[HOW TO COMPLETE THIS TASK]
Your job is to write out each record exactly, leaving none out.

[INPUT DATA]
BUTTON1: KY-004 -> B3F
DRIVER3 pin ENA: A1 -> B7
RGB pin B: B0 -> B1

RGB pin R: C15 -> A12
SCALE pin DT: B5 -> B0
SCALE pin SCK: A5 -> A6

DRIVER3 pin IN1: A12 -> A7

[ANSWER TO THE PROBLEM]
BUTTON1: KY-004 -> B3F
DRIVER3 pin ENA: A1 -> B7
RGB pin B: B0 -> B1

RGB pin R: C15 -> A12
SCALE pin DT: B5 -> B0
SCALE pin SCK: A5 -> A6

DRIVER3 pin IN1: A12 -> A7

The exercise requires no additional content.